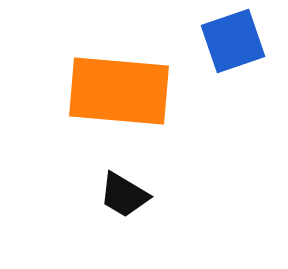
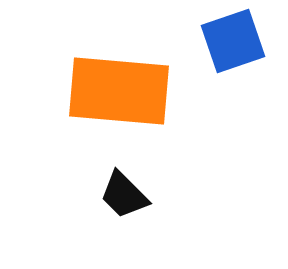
black trapezoid: rotated 14 degrees clockwise
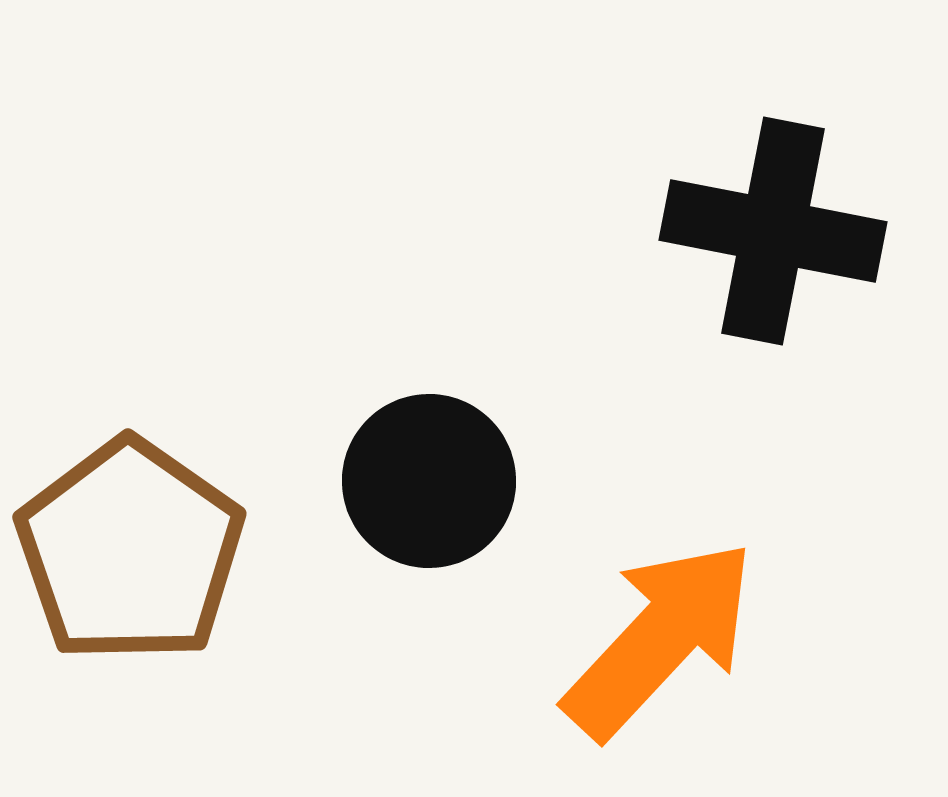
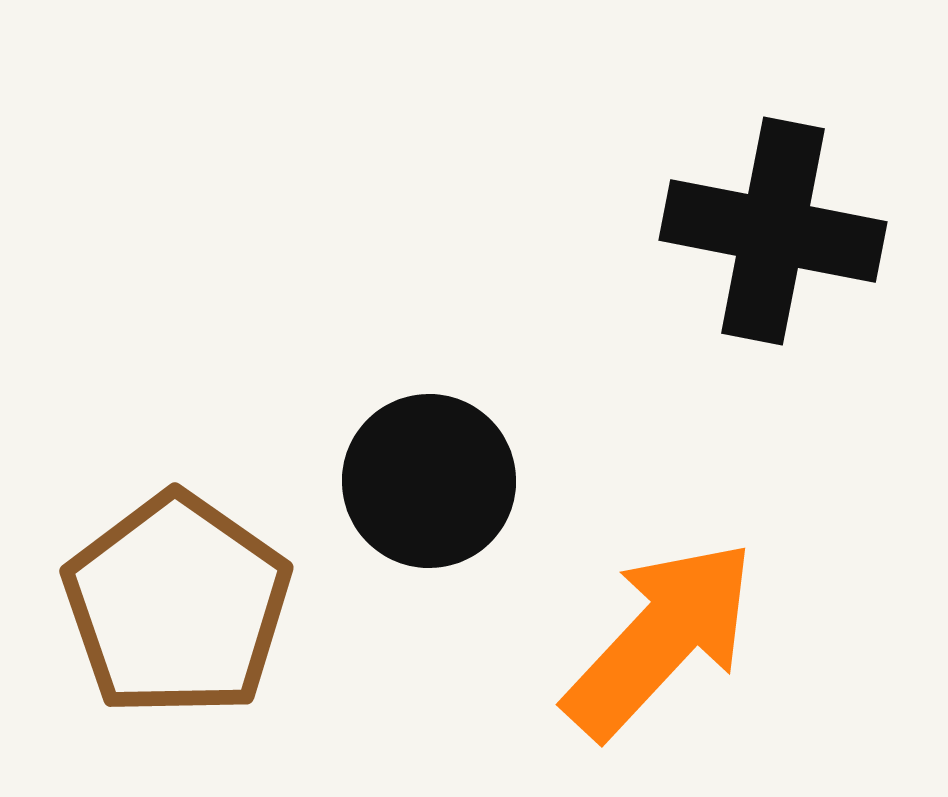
brown pentagon: moved 47 px right, 54 px down
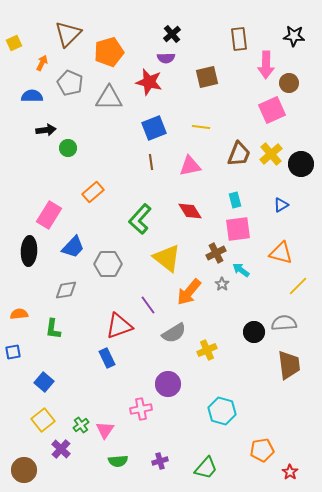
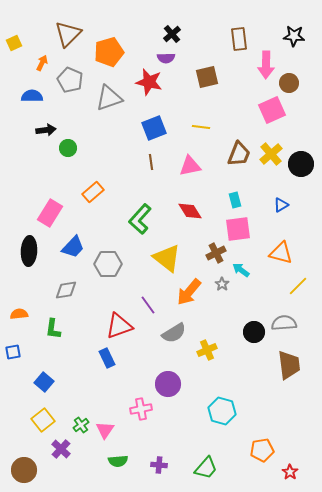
gray pentagon at (70, 83): moved 3 px up
gray triangle at (109, 98): rotated 20 degrees counterclockwise
pink rectangle at (49, 215): moved 1 px right, 2 px up
purple cross at (160, 461): moved 1 px left, 4 px down; rotated 21 degrees clockwise
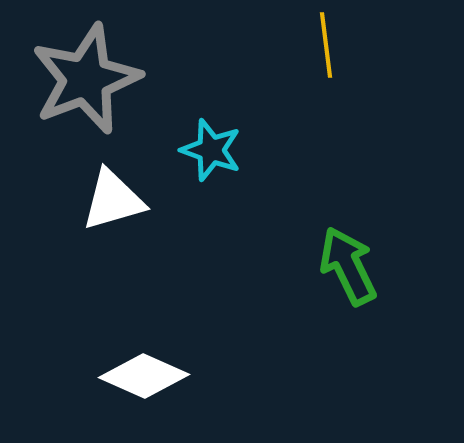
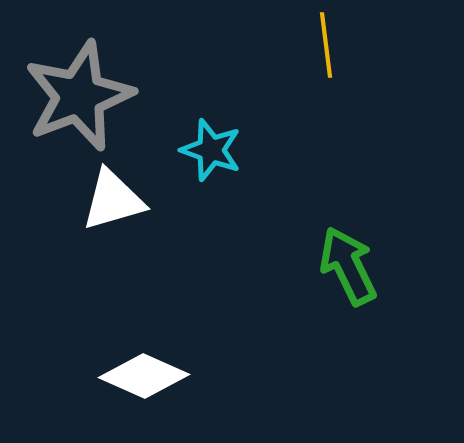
gray star: moved 7 px left, 17 px down
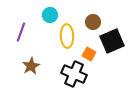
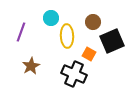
cyan circle: moved 1 px right, 3 px down
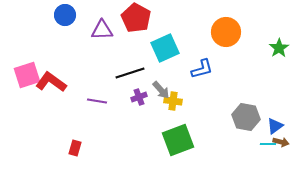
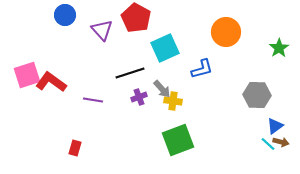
purple triangle: rotated 50 degrees clockwise
gray arrow: moved 1 px right, 1 px up
purple line: moved 4 px left, 1 px up
gray hexagon: moved 11 px right, 22 px up; rotated 8 degrees counterclockwise
cyan line: rotated 42 degrees clockwise
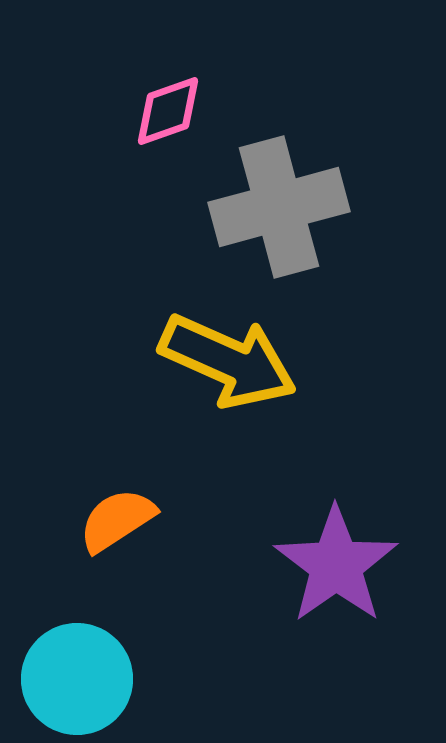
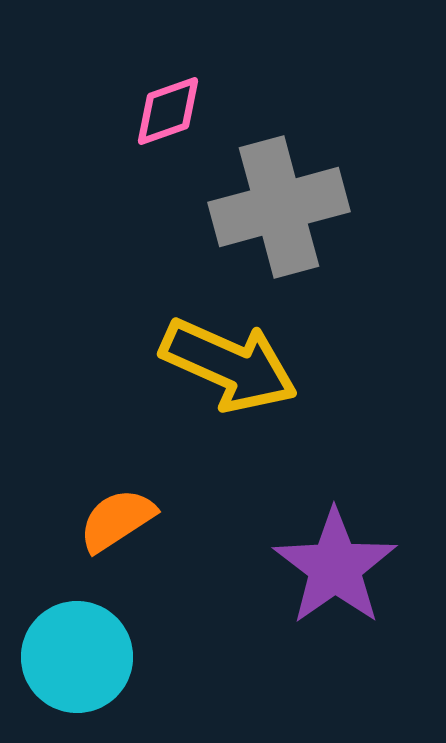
yellow arrow: moved 1 px right, 4 px down
purple star: moved 1 px left, 2 px down
cyan circle: moved 22 px up
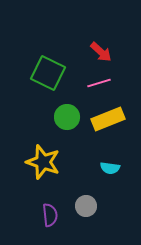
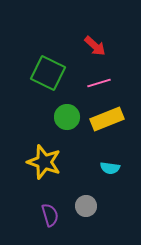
red arrow: moved 6 px left, 6 px up
yellow rectangle: moved 1 px left
yellow star: moved 1 px right
purple semicircle: rotated 10 degrees counterclockwise
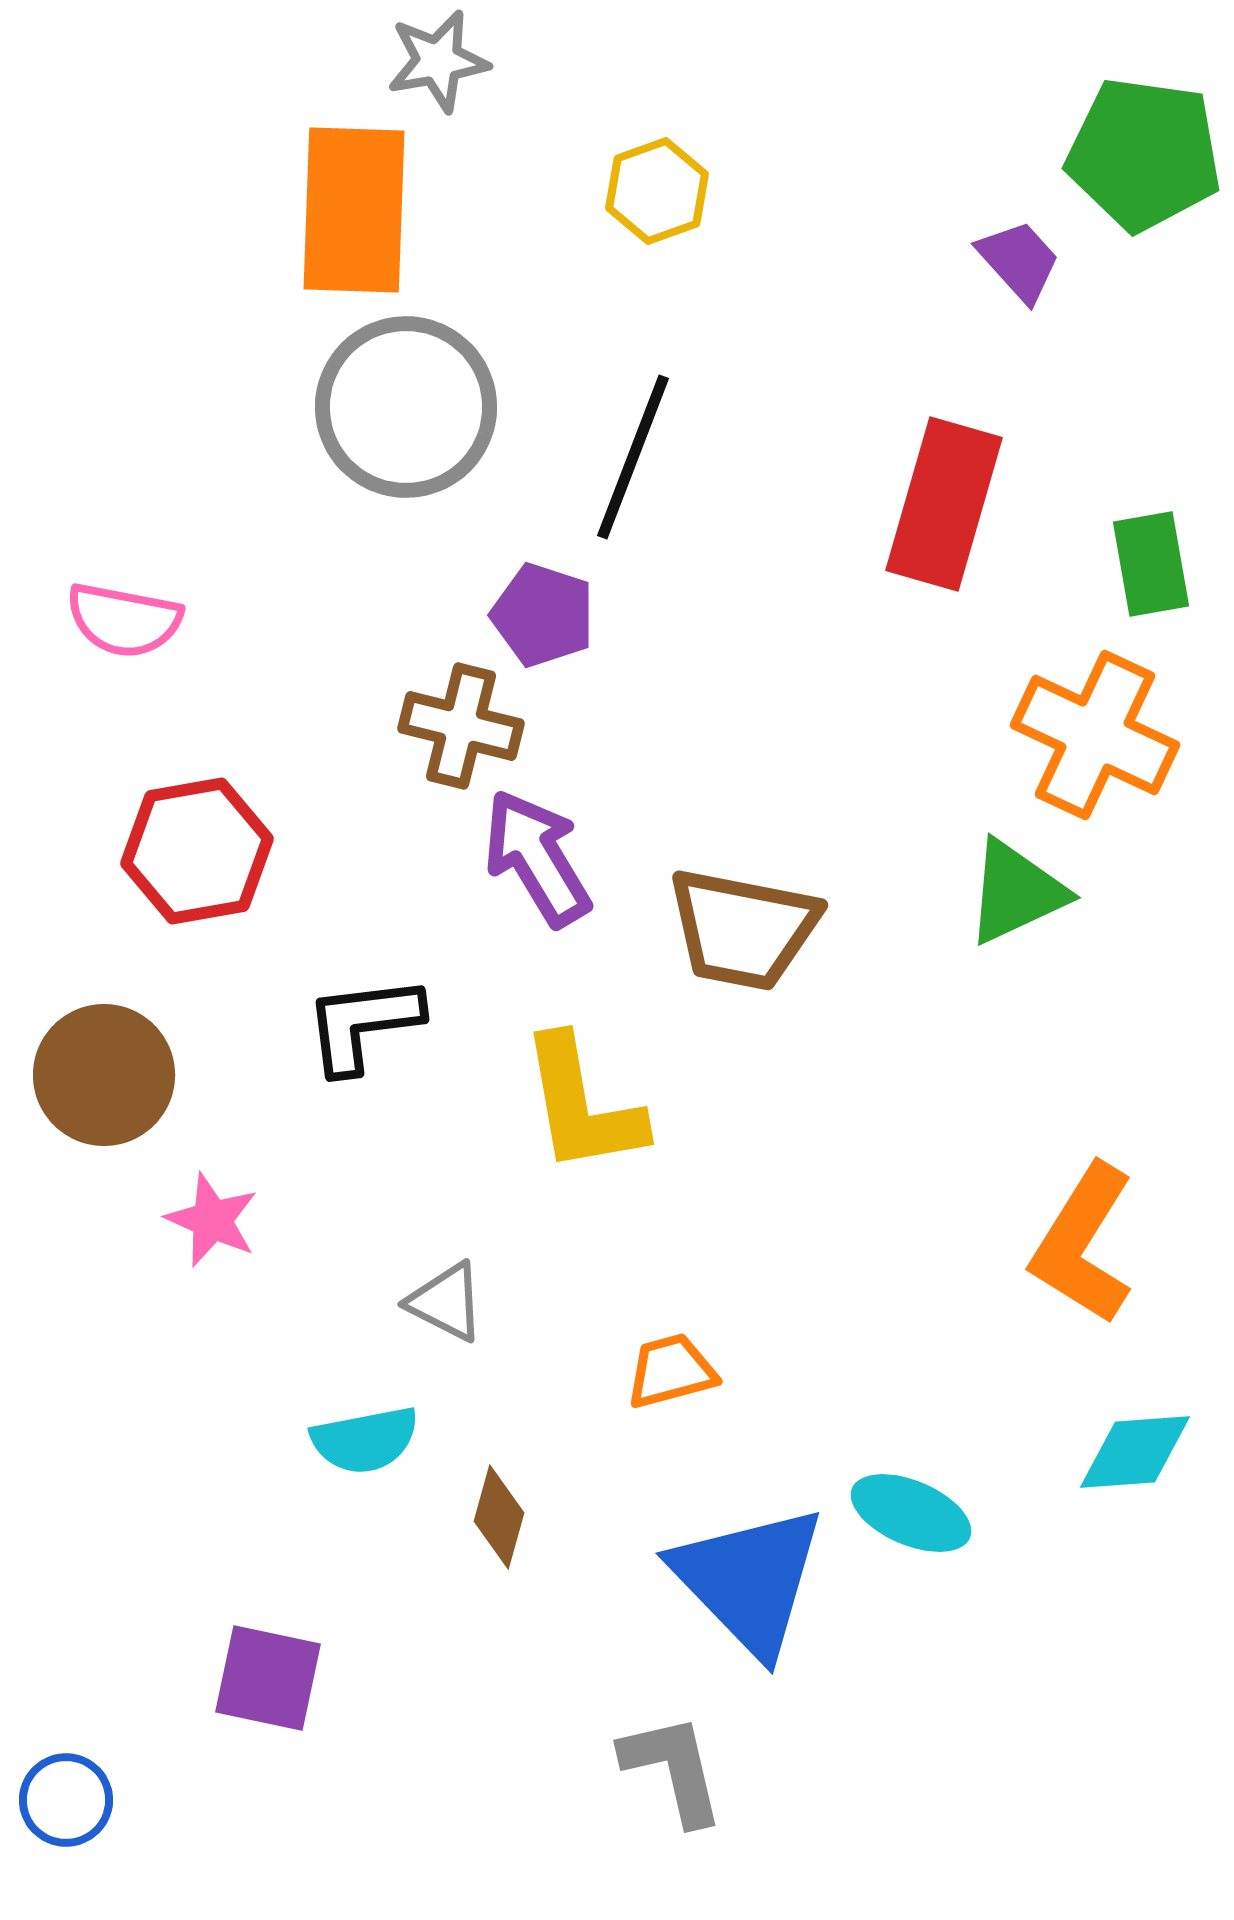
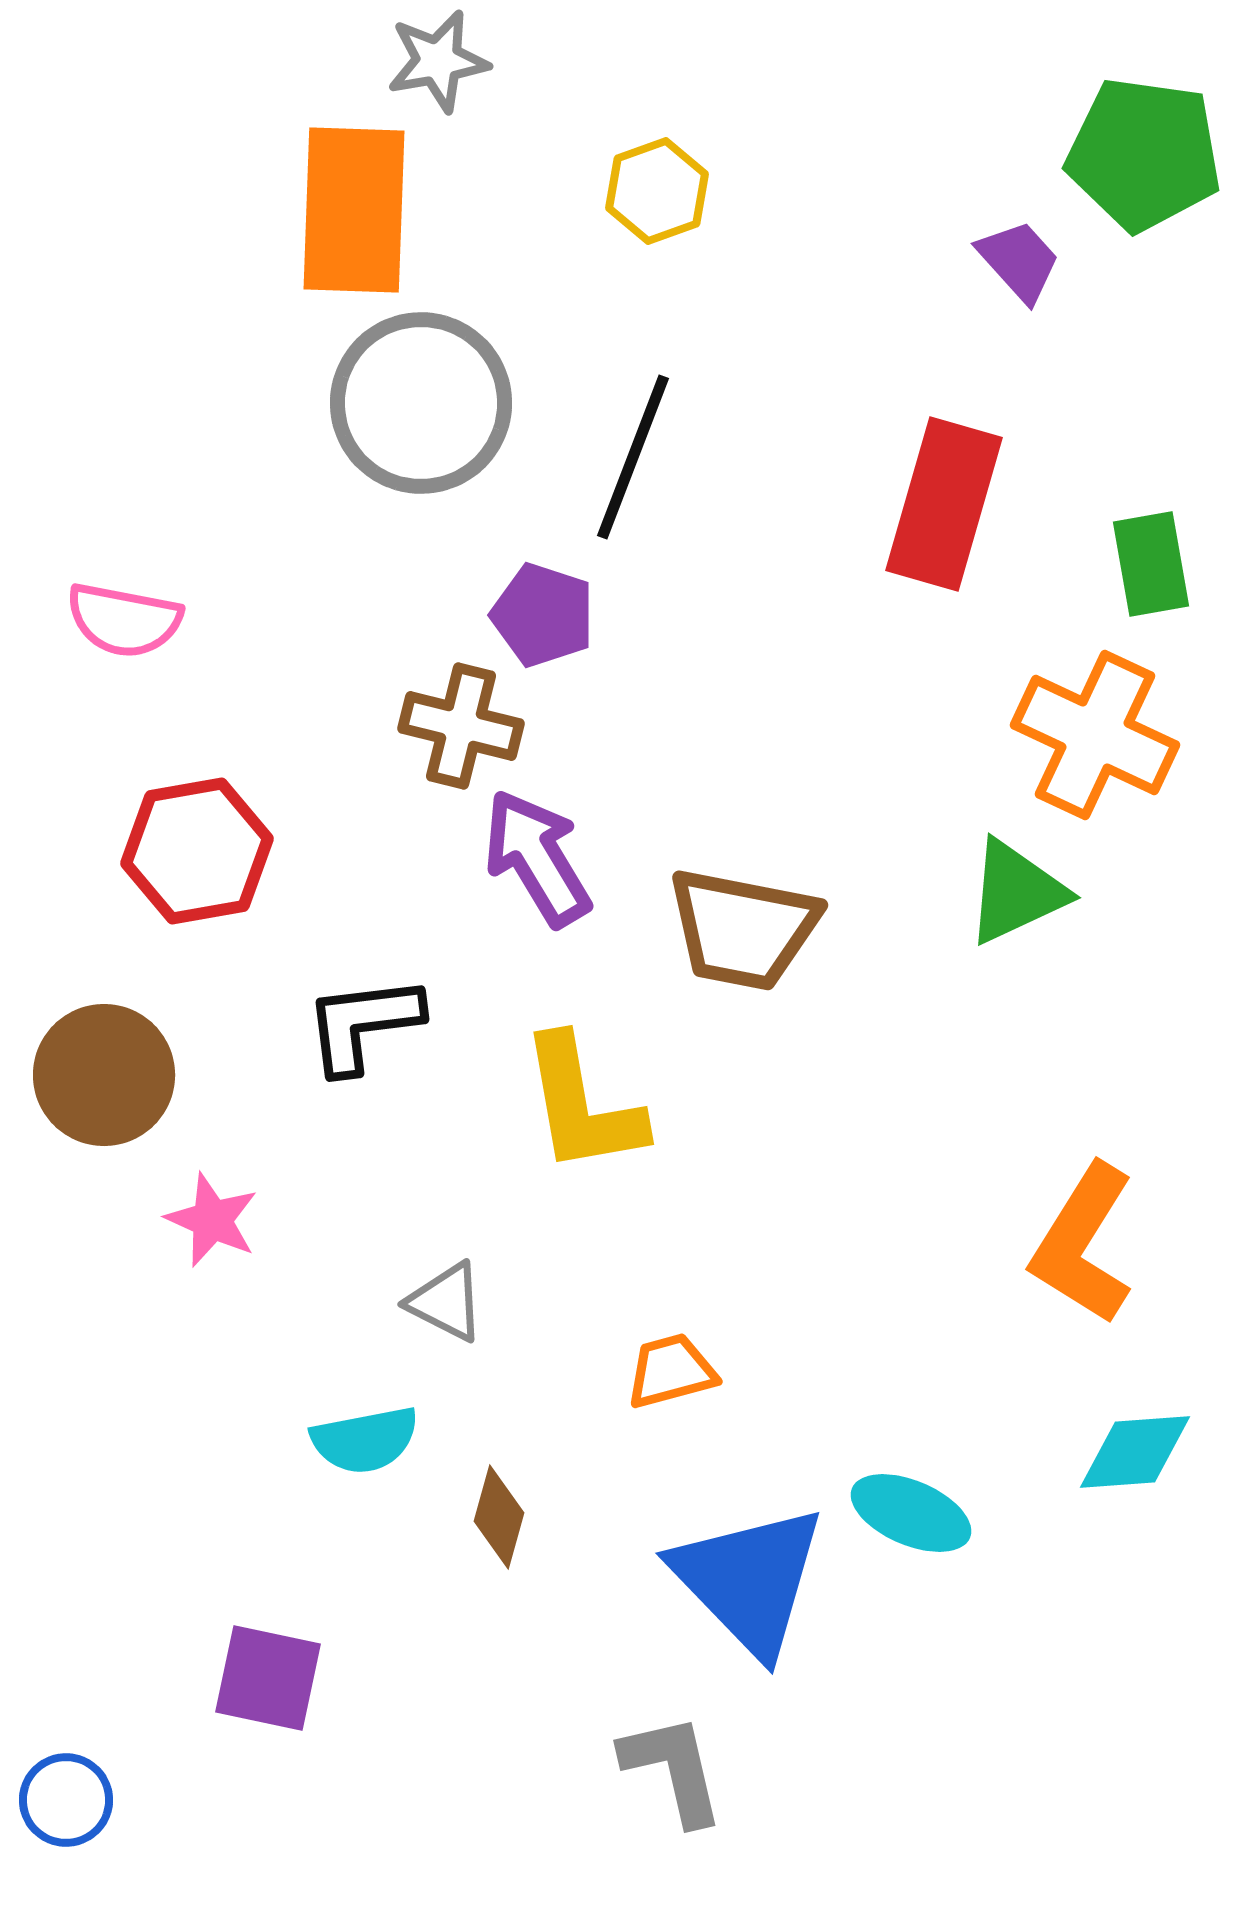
gray circle: moved 15 px right, 4 px up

* **WHAT YOU ARE ASKED TO DO**:
Here the lines from the one with "purple line: moved 4 px left, 1 px up" through the last line of the data above need to be repeated exactly, both included, and any picture omitted.

* **ANSWER FOR THIS EXERCISE**:
purple line: moved 4 px left, 1 px up
gray hexagon: moved 11 px right, 22 px up; rotated 8 degrees counterclockwise
cyan line: rotated 42 degrees clockwise
yellow arrow: moved 1 px right, 4 px down
purple star: moved 1 px left, 2 px down
cyan circle: moved 22 px up
red arrow: moved 6 px left, 6 px up
yellow rectangle: moved 1 px left
yellow star: moved 1 px right
purple semicircle: rotated 10 degrees counterclockwise
gray circle: moved 15 px right, 4 px up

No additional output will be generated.